Exactly reproduce the lines of the listing below from the one containing "TOF pin XSHUT: D9 -> D2" through the one containing "TOF2 pin SCL: D8 -> D9". Skip the images.

(Data for this exercise Opens)

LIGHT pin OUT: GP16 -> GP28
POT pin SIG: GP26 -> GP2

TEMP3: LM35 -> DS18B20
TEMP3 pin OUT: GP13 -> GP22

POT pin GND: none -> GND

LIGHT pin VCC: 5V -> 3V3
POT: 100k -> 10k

(Data for this exercise Closes)
(Data for this exercise Opens)

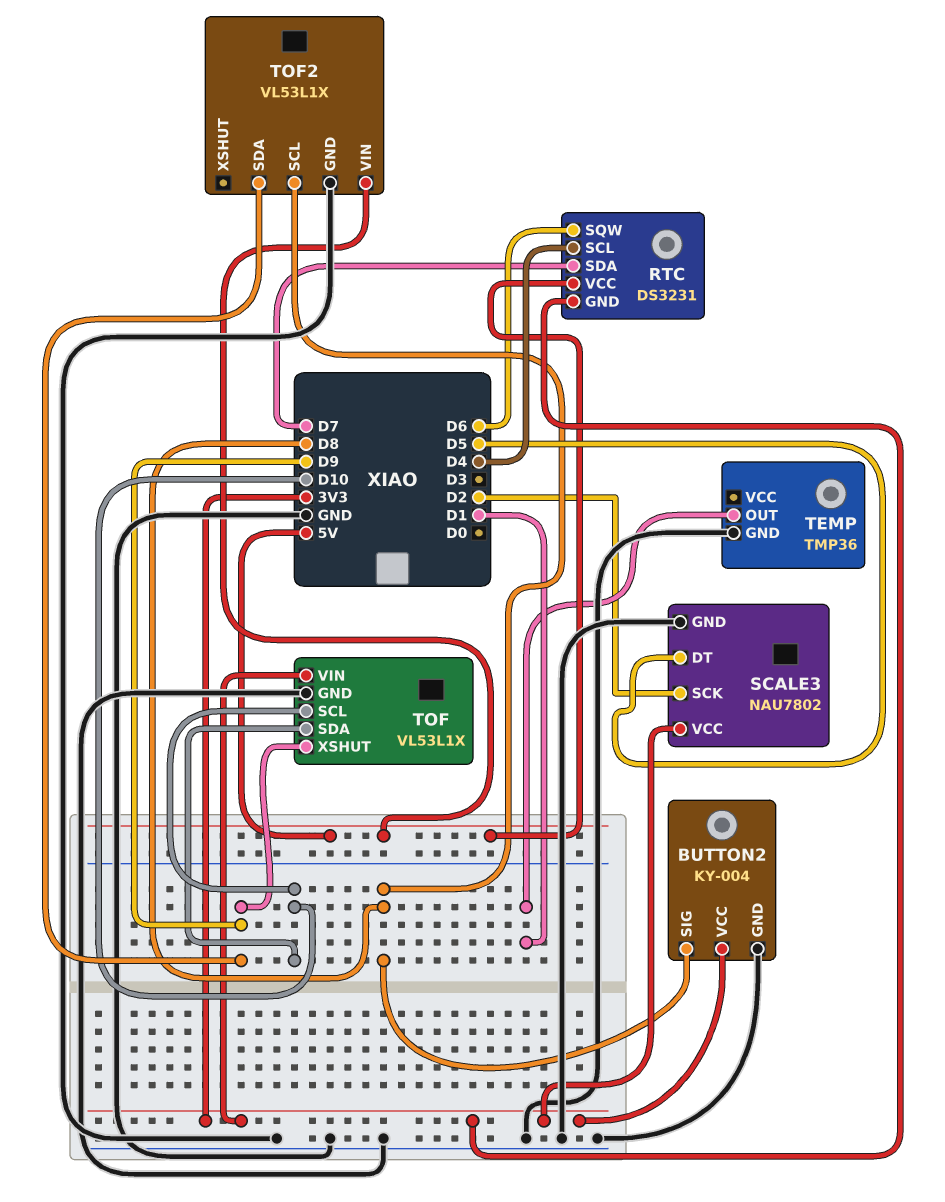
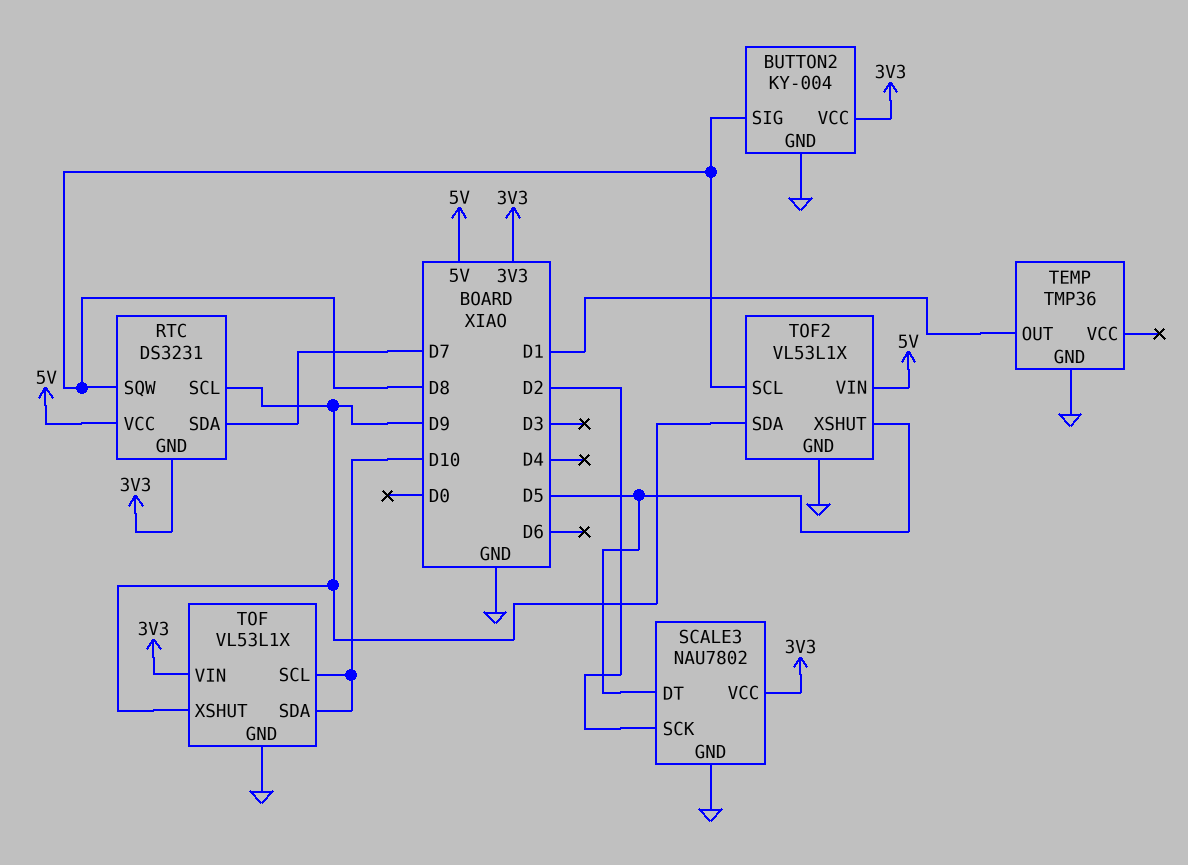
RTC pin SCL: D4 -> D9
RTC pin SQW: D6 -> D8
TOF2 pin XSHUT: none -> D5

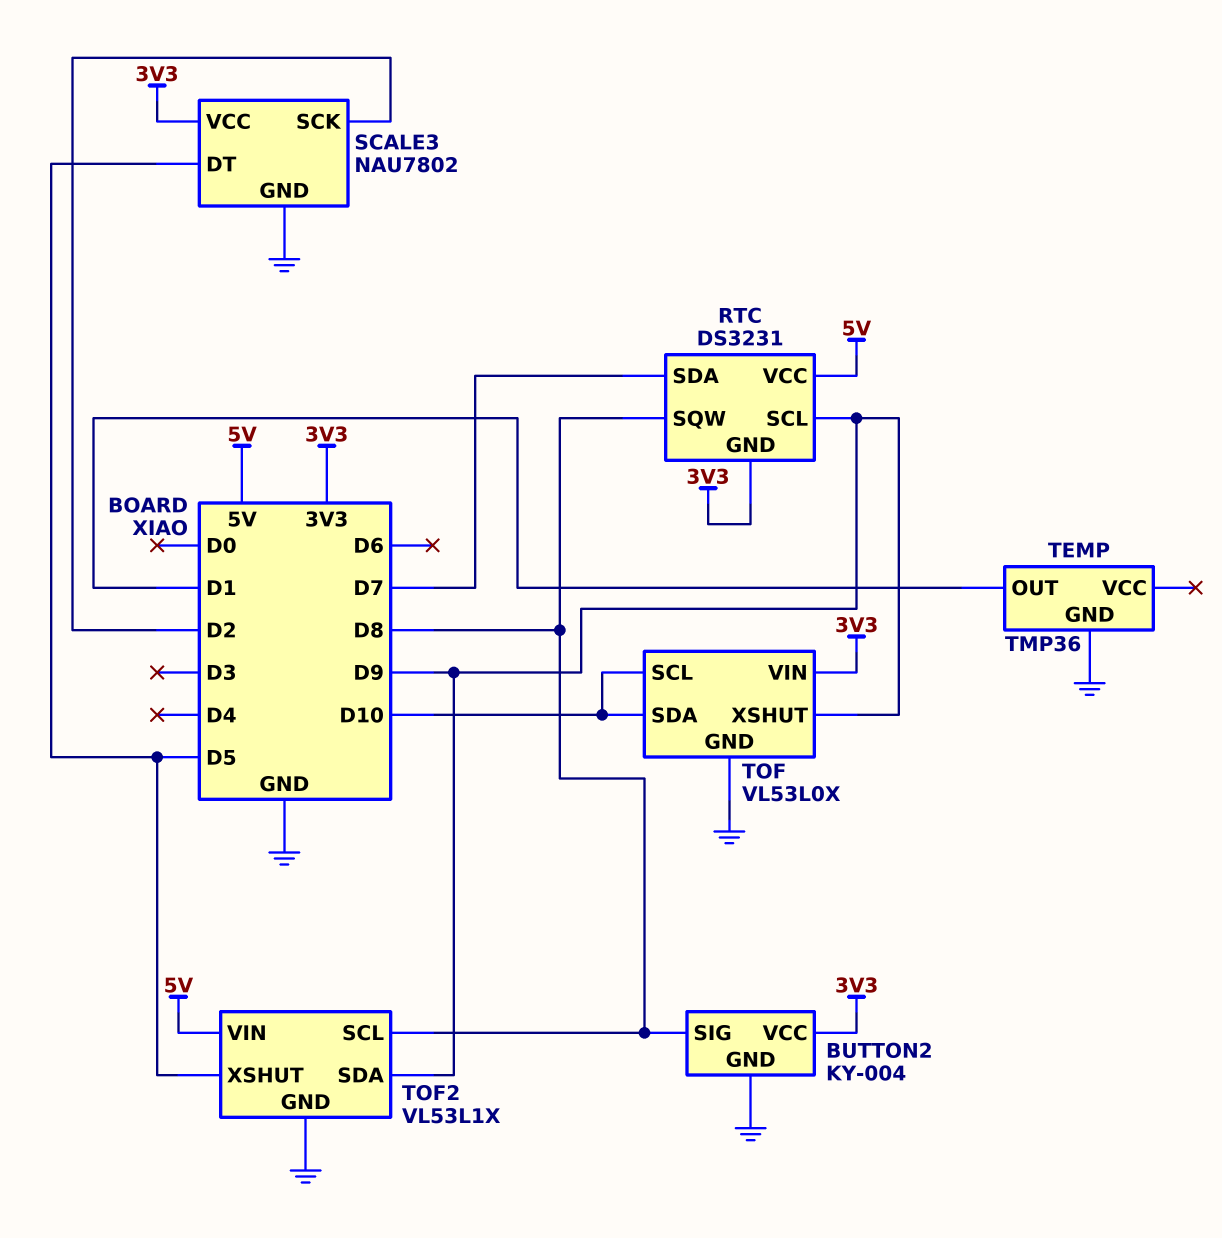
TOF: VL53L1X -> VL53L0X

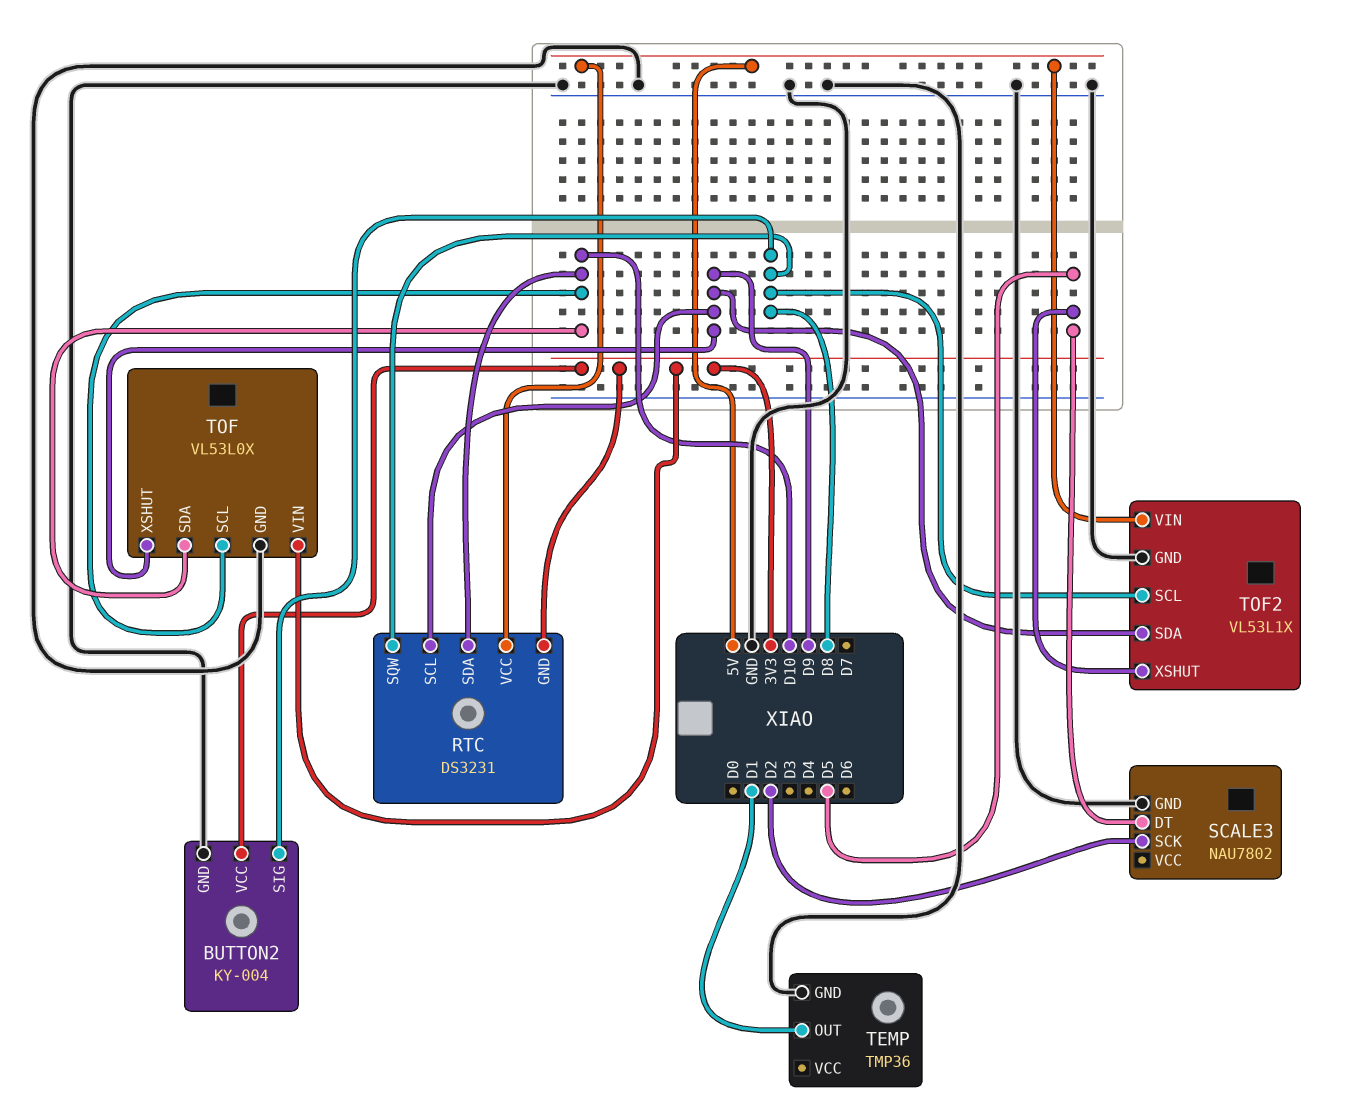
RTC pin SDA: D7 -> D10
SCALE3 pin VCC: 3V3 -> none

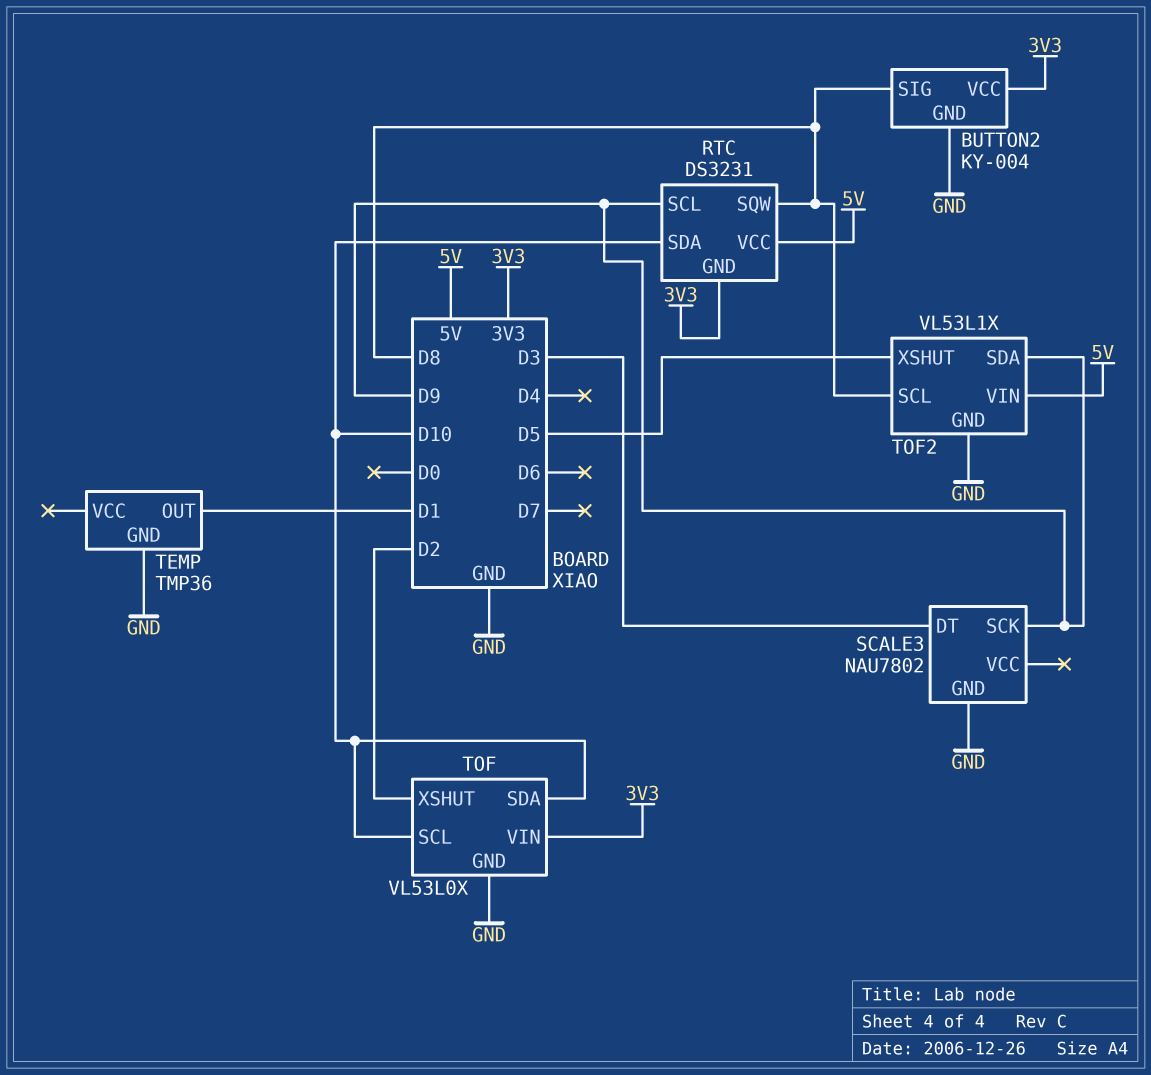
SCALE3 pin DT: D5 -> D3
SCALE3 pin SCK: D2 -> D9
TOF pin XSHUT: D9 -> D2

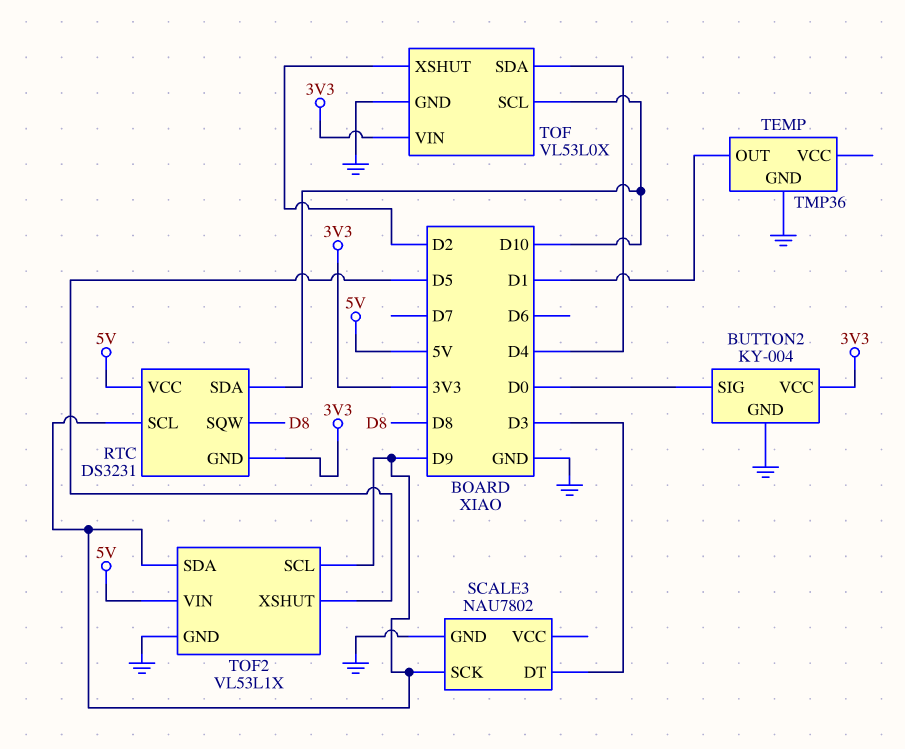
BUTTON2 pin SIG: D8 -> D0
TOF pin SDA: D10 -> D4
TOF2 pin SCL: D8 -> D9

(Data for this exercise Closes)

### [Result below]
TOF pin XSHUT: D9 -> D2

BUTTON2 pin SIG: D8 -> D0
TOF pin SDA: D10 -> D4
TOF2 pin SCL: D8 -> D9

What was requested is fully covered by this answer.